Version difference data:

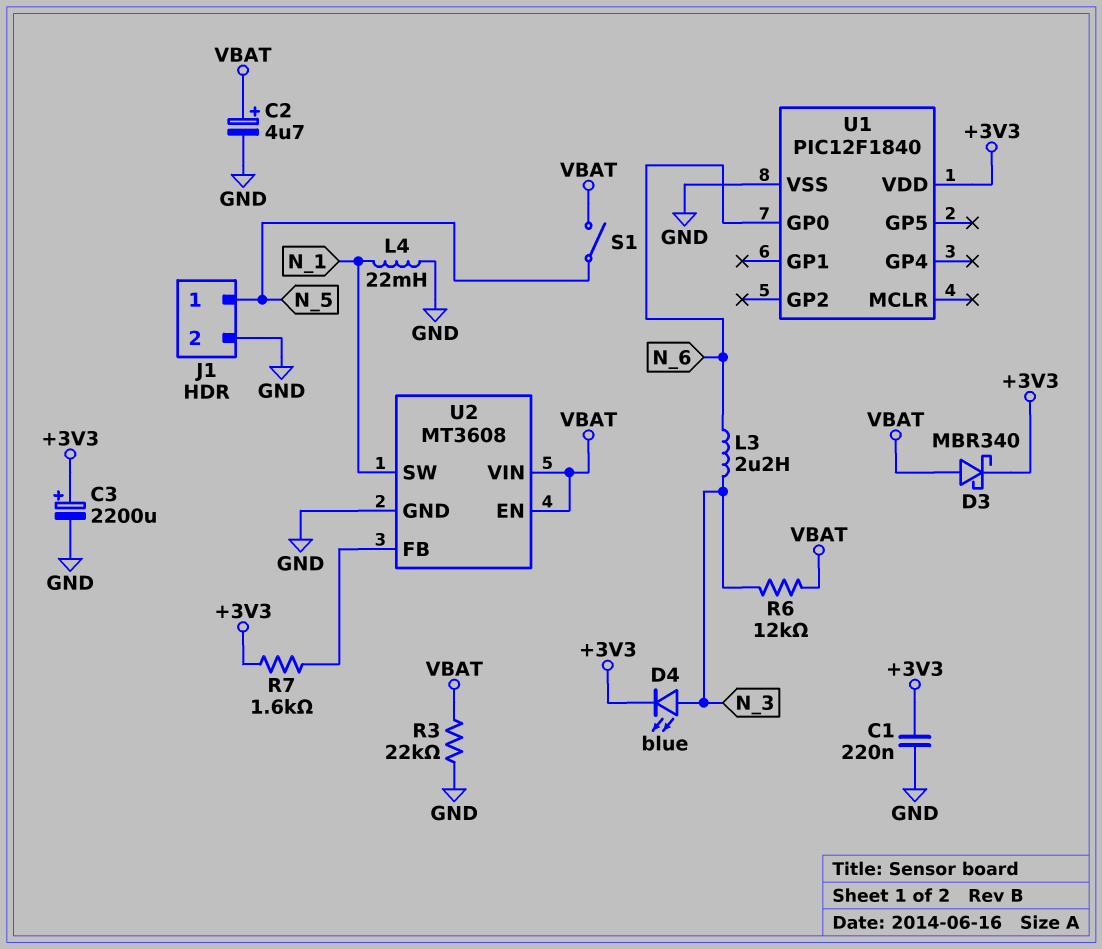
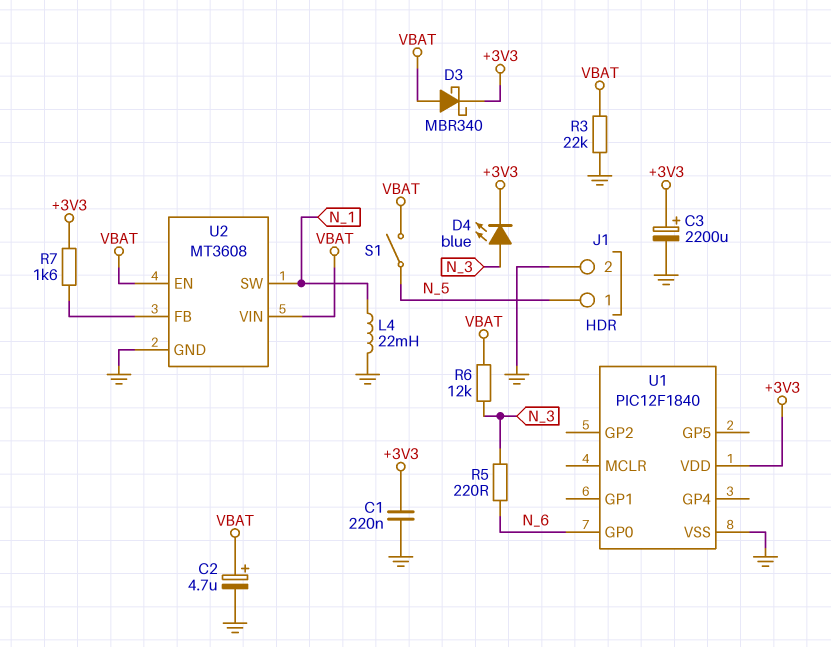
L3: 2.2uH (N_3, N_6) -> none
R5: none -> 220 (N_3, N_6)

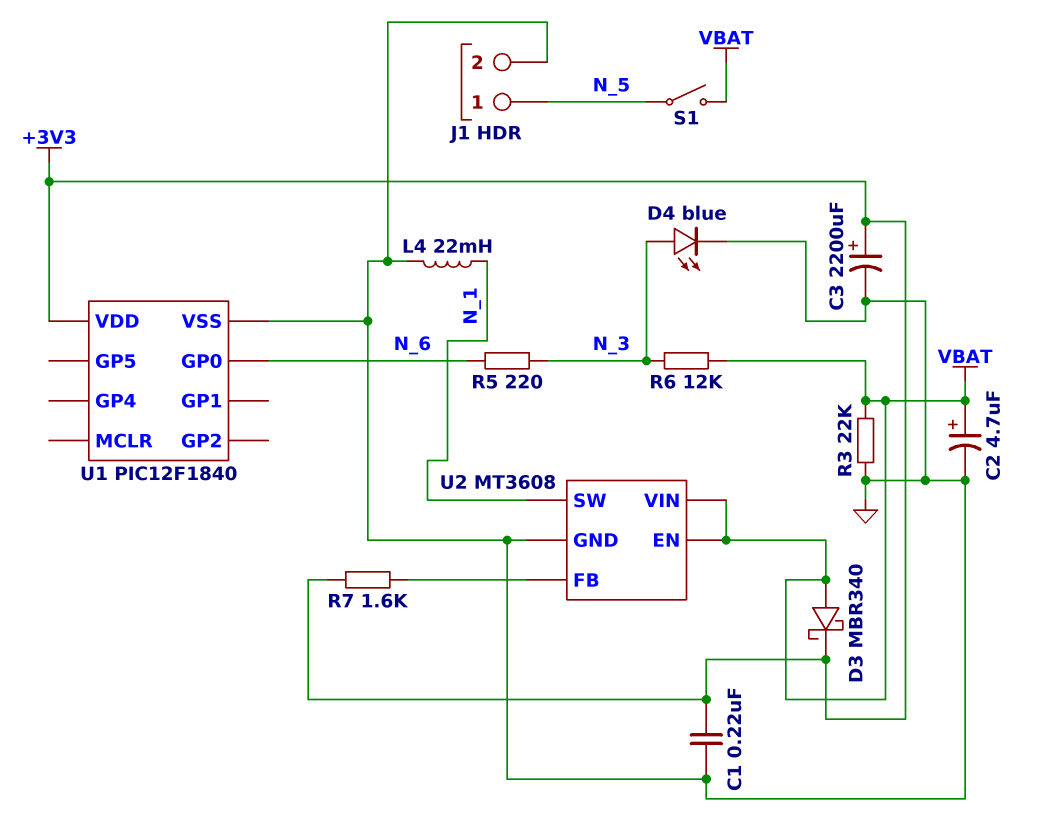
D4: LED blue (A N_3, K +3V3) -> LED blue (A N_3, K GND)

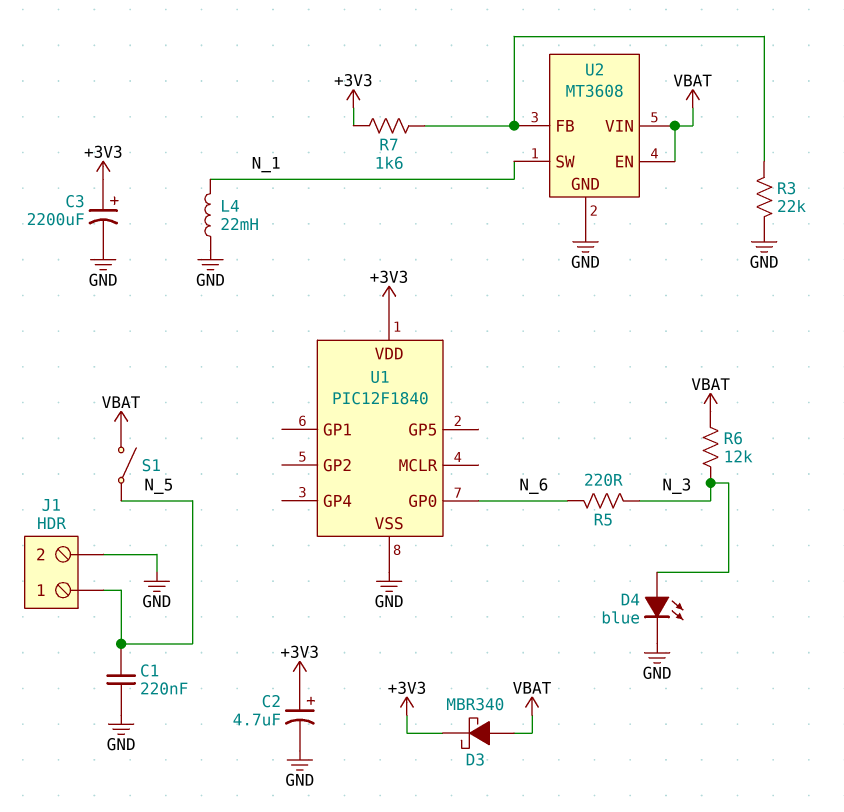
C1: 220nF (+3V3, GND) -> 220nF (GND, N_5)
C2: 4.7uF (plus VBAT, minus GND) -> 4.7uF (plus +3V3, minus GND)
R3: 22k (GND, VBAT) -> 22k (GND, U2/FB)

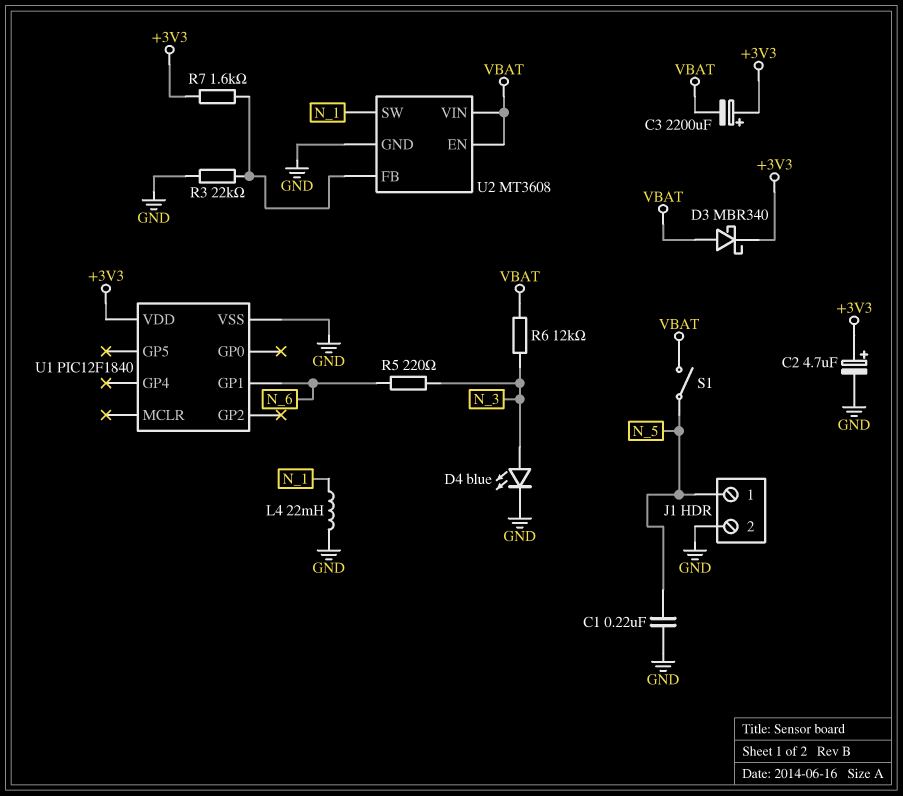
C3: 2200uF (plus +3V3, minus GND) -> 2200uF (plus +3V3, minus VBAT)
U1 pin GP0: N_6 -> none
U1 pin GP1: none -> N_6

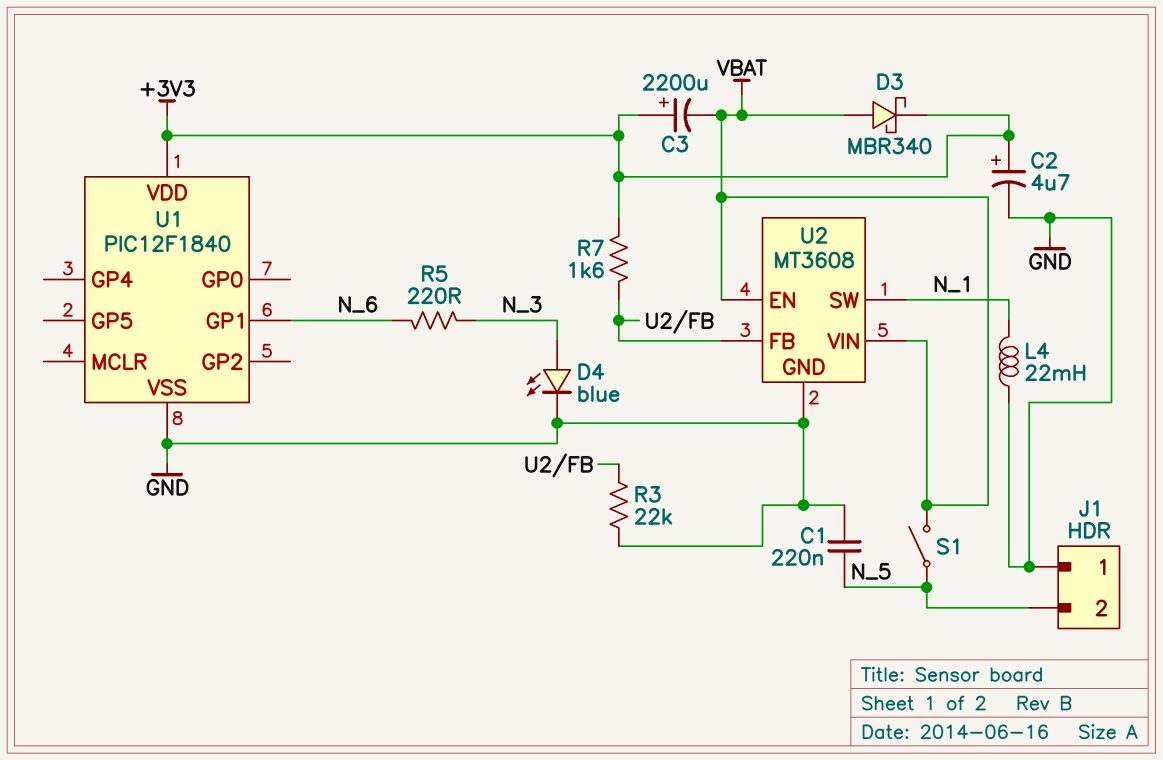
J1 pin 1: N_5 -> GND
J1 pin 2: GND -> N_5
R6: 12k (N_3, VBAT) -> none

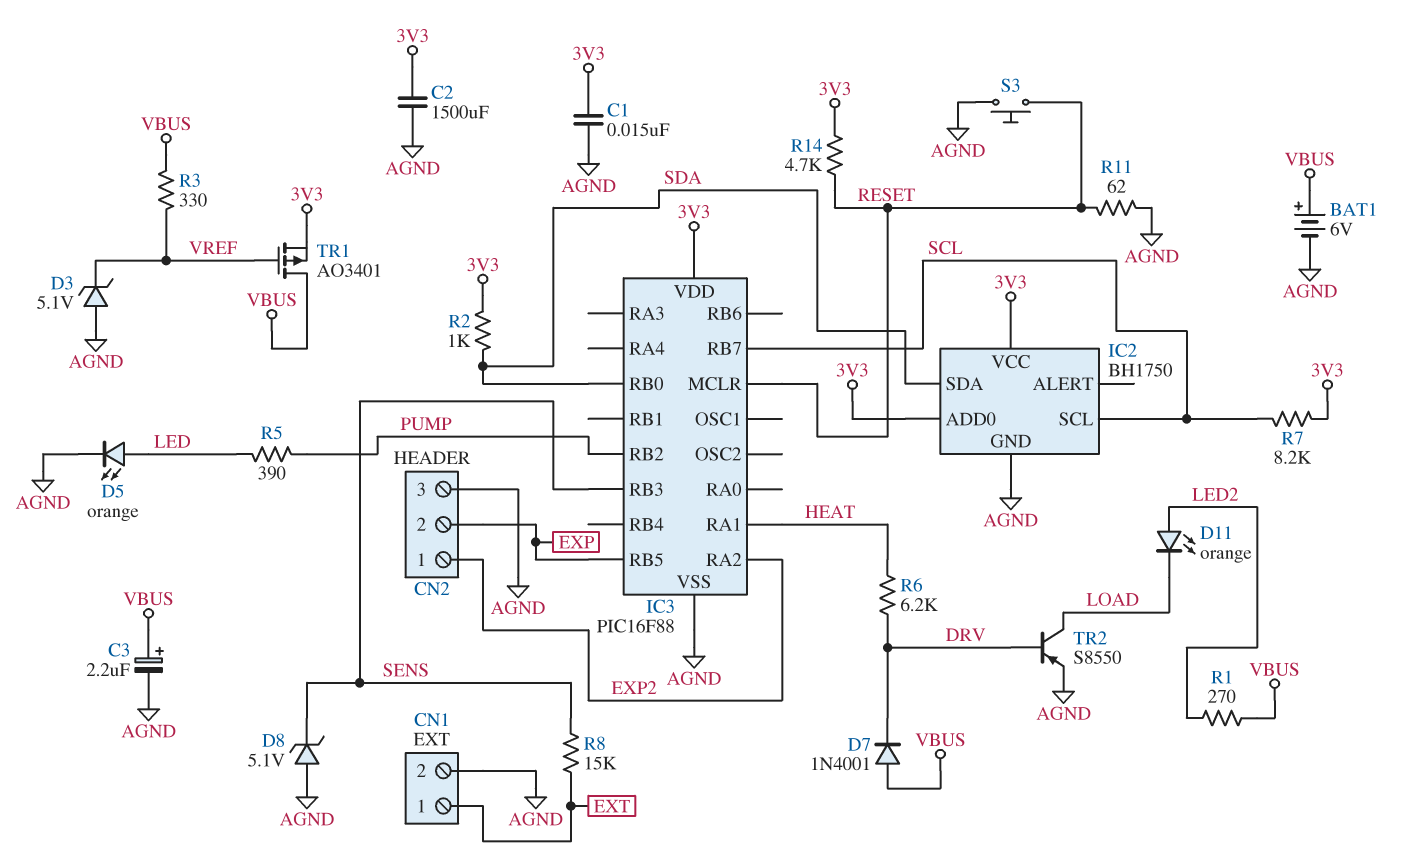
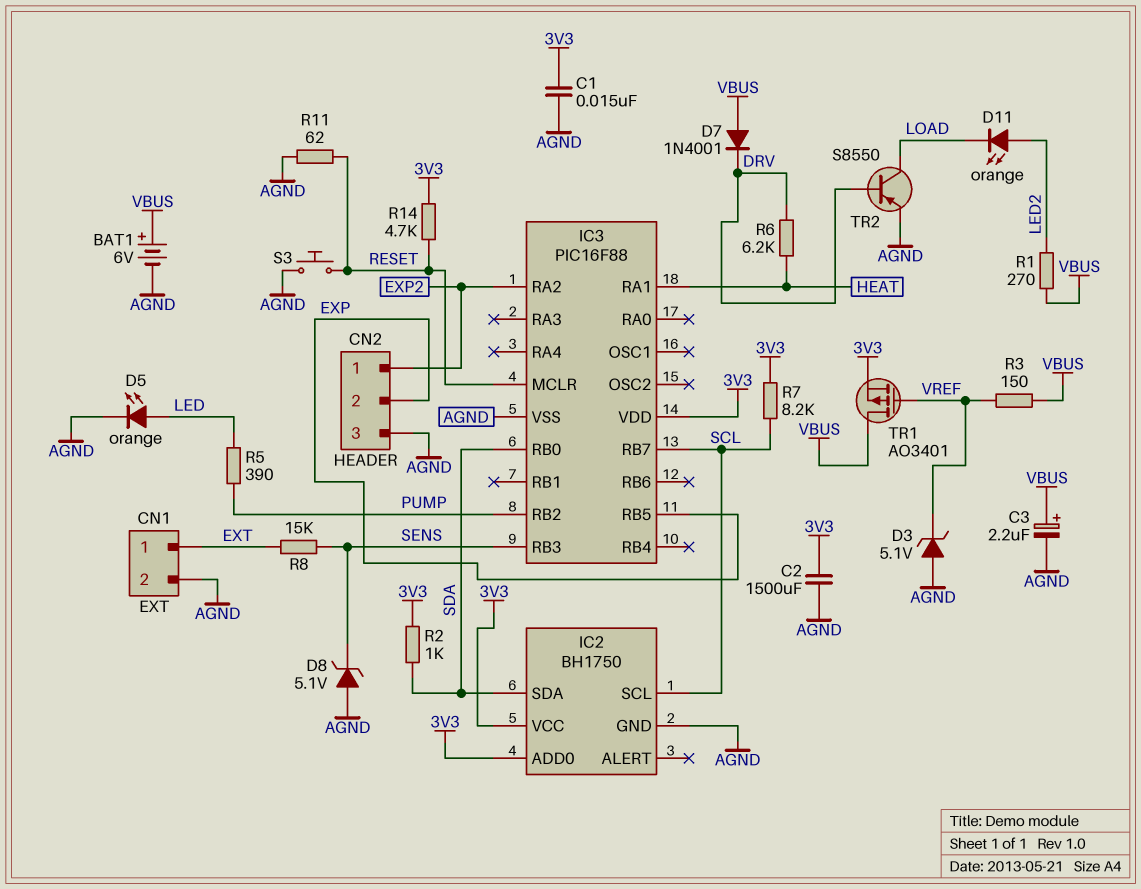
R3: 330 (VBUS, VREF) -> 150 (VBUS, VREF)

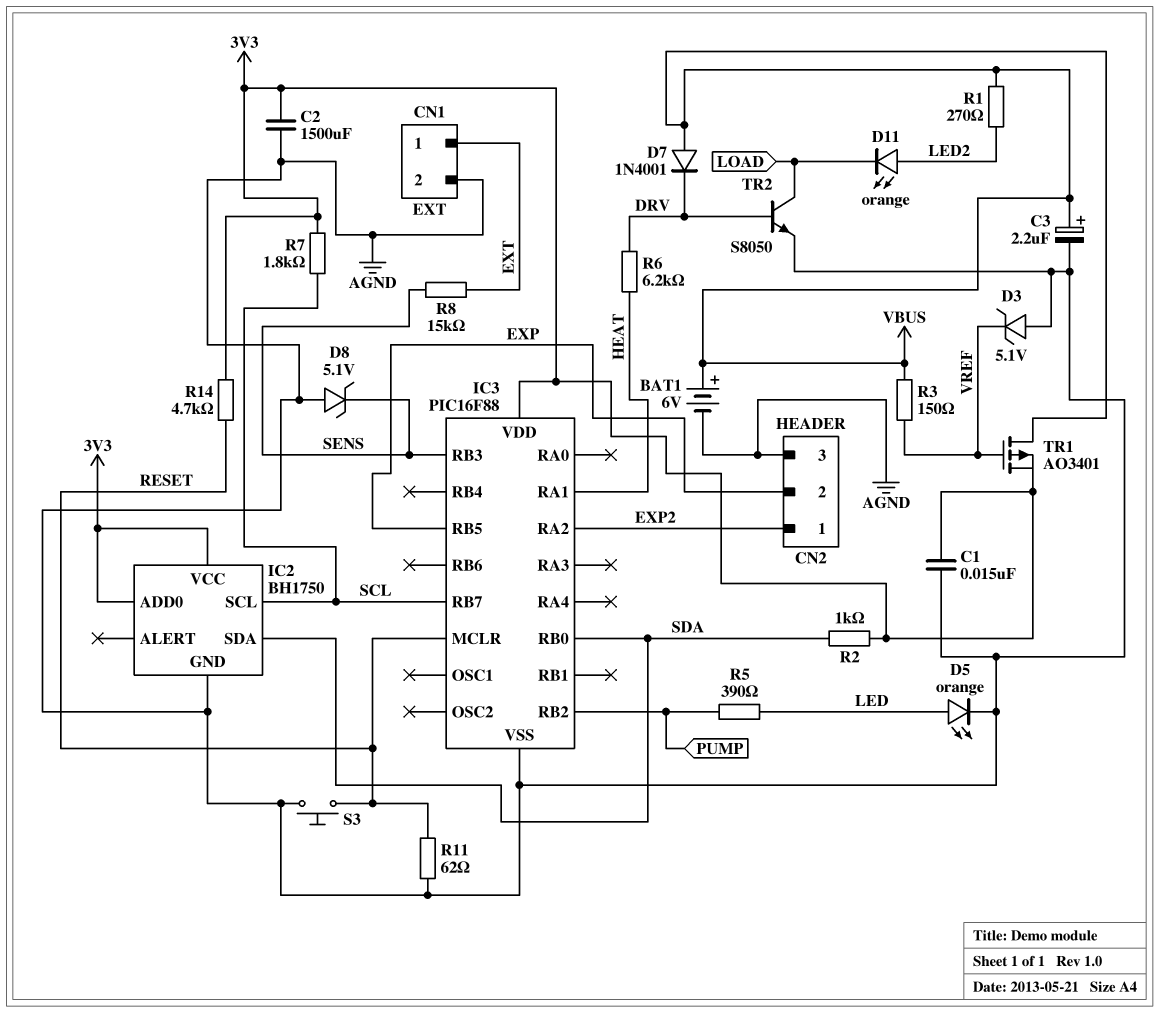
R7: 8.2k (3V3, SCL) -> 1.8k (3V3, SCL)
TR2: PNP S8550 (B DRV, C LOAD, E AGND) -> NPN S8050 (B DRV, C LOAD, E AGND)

**Activity**: Look through the entries. Copy out each line with "minus" in it.

**Exercise result**:
C2: 4.7uF (plus VBAT, minus GND) -> 4.7uF (plus +3V3, minus GND)
C3: 2200uF (plus +3V3, minus GND) -> 2200uF (plus +3V3, minus VBAT)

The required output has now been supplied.